• About this task
Give the records back exactly as written, but without the images.

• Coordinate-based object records

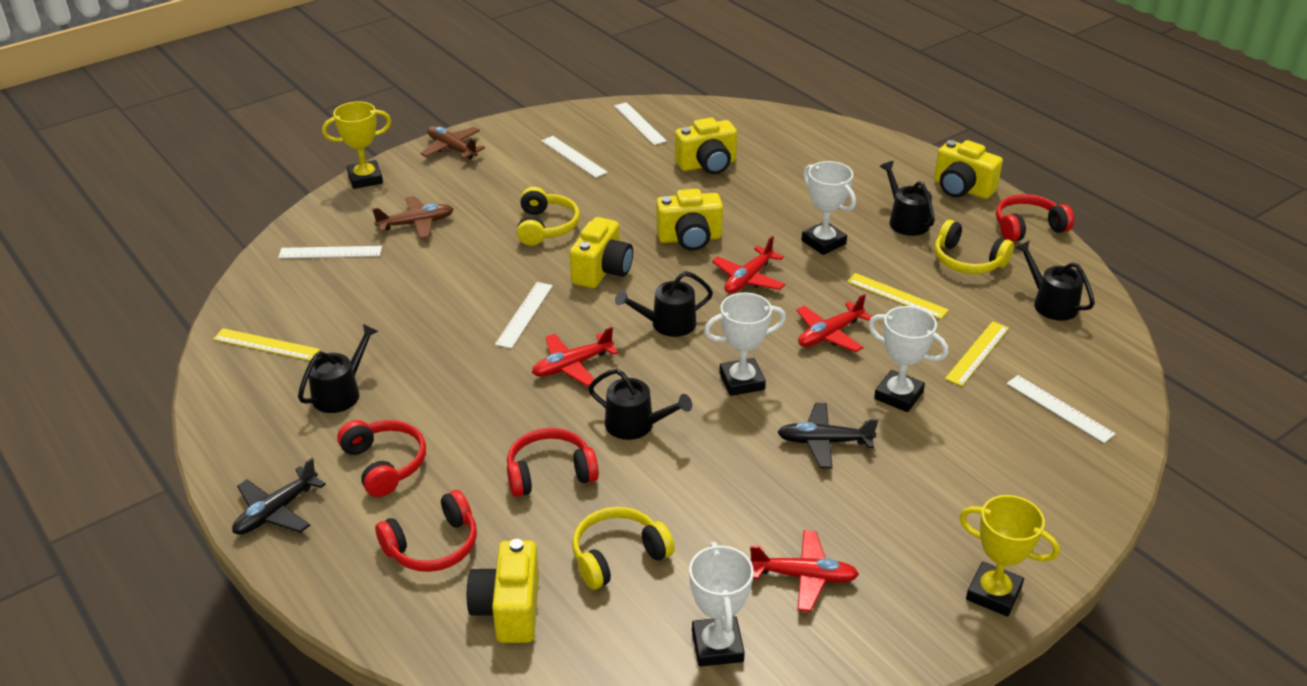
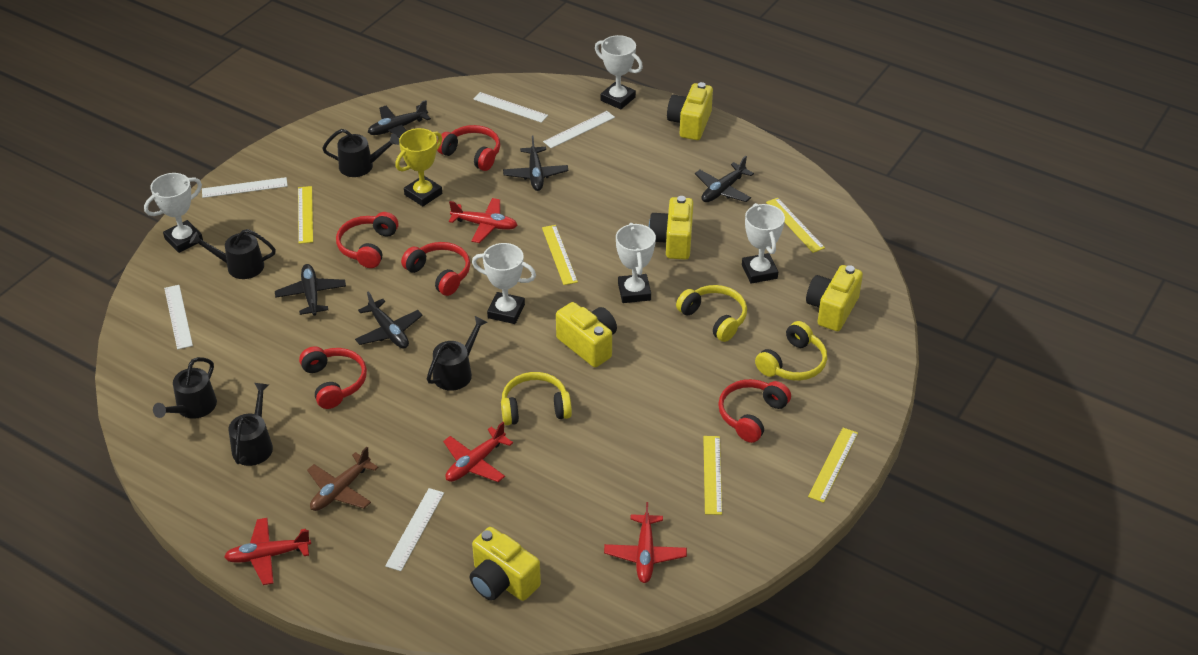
black plane: 2 -> 5
brown plane: 2 -> 1
red headphones: 4 -> 5
white trophy: 4 -> 5
yellow ruler: 3 -> 5
yellow trophy: 2 -> 1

• Written answer
black plane: 2 -> 5
brown plane: 2 -> 1
red headphones: 4 -> 5
white trophy: 4 -> 5
yellow ruler: 3 -> 5
yellow trophy: 2 -> 1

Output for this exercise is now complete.